Input data:
*****

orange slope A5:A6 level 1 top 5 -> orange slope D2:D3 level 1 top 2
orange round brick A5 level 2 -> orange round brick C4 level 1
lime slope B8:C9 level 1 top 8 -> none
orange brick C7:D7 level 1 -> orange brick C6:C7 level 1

*****

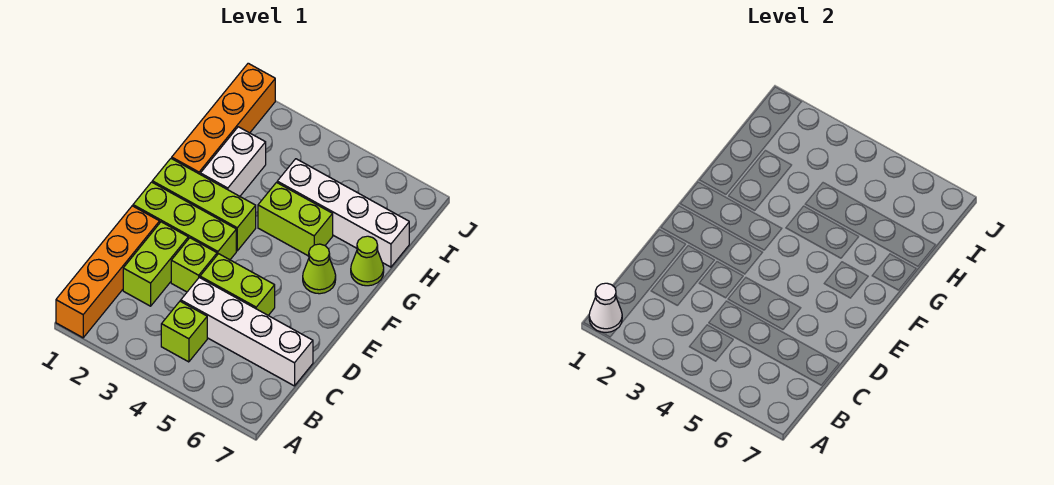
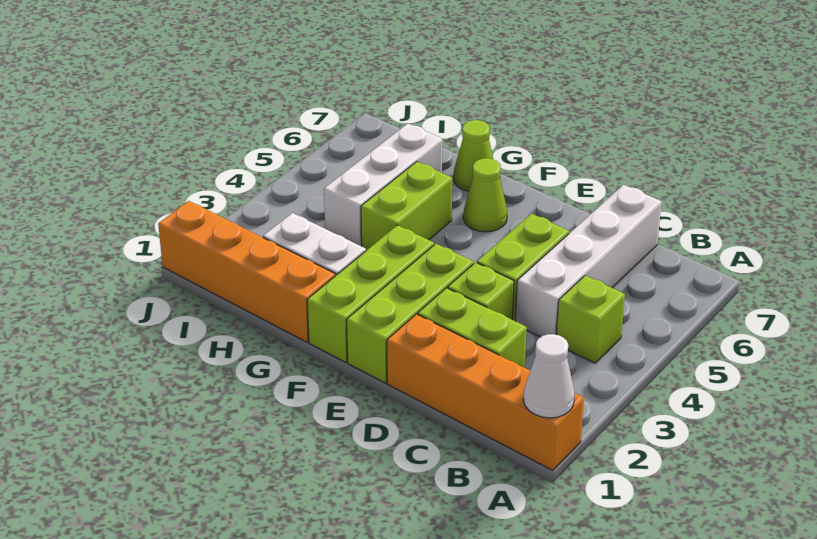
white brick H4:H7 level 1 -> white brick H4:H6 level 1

*****

What to produce:
Search the listing above for the lines with "lime slope B8:C9 level 1 top 8 -> none" and "orange brick C7:D7", then output those lines and all lines between them exactly.

Solution for this problem:
lime slope B8:C9 level 1 top 8 -> none
orange brick C7:D7 level 1 -> orange brick C6:C7 level 1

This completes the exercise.